Which lines of the records below contain the word "left"? Report each of them in full.

● **Input data**:

════════════════

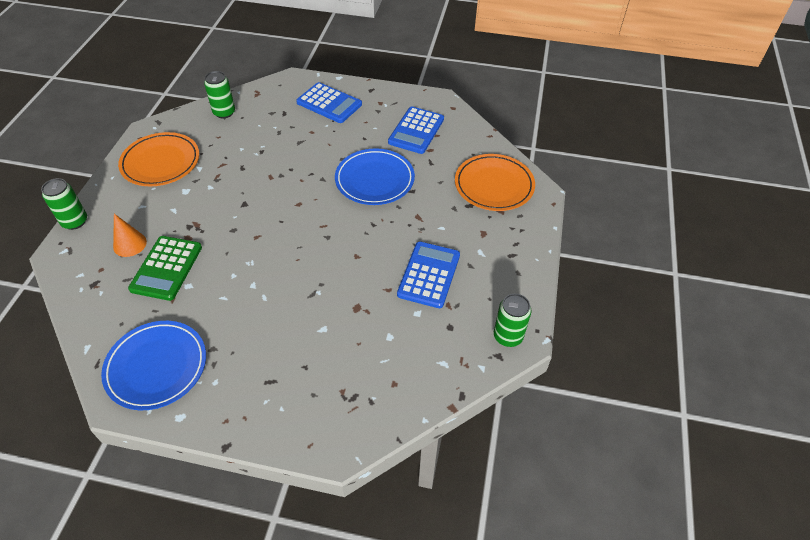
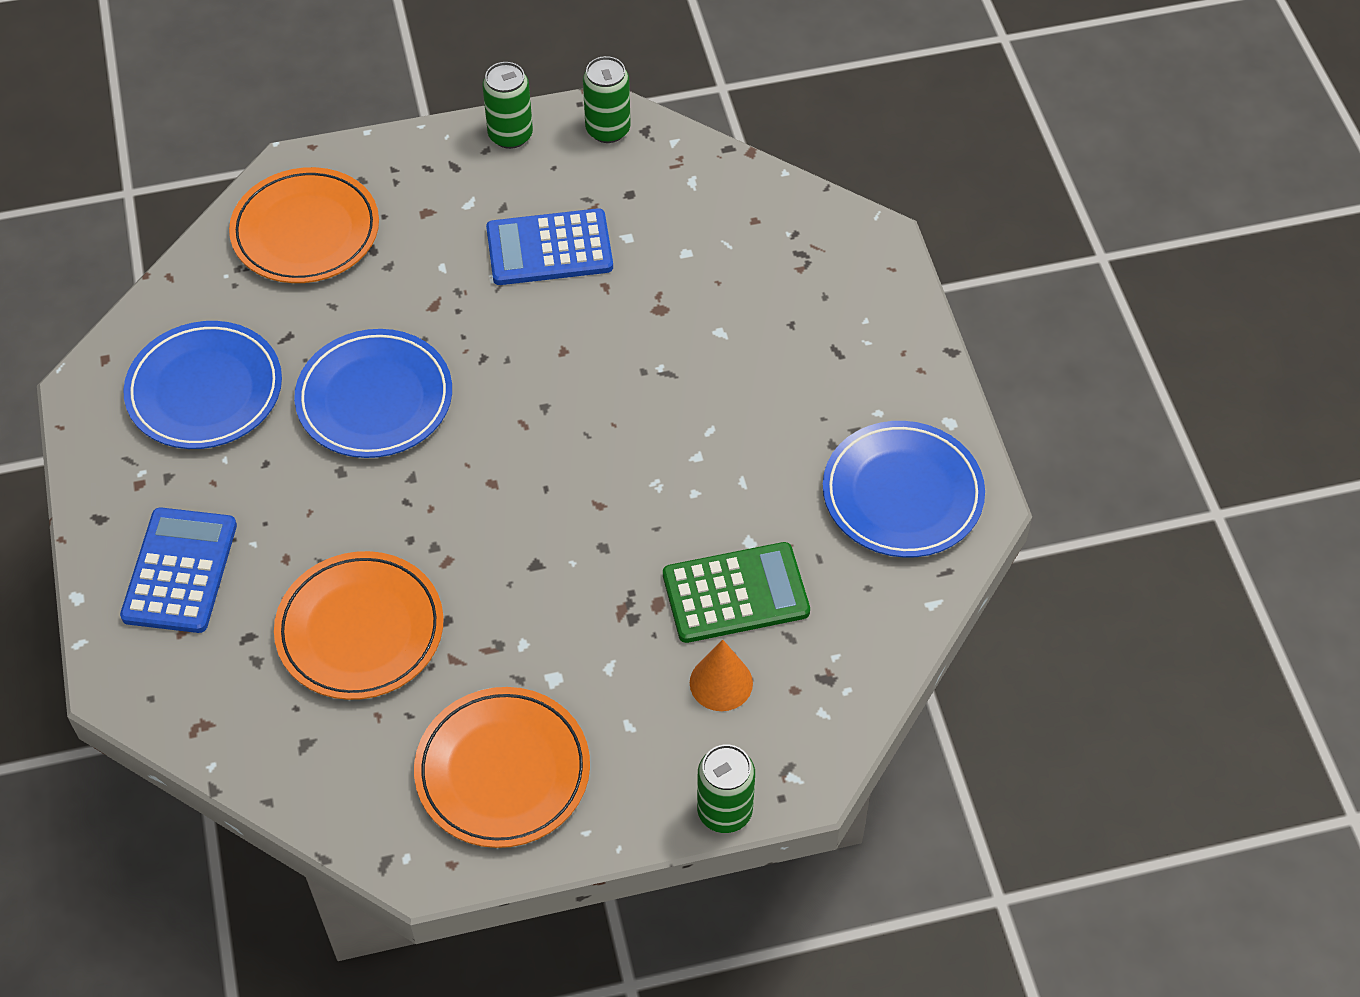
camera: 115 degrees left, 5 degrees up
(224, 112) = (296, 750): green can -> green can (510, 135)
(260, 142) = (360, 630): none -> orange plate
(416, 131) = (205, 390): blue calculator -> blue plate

════════════════

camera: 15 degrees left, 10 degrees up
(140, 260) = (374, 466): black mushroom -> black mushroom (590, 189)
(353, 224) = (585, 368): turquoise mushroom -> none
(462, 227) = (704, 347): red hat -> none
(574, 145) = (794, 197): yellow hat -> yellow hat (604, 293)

════════════════

● **Response to this task**:
camera: 115 degrees left, 5 degrees up
camera: 15 degrees left, 10 degrees up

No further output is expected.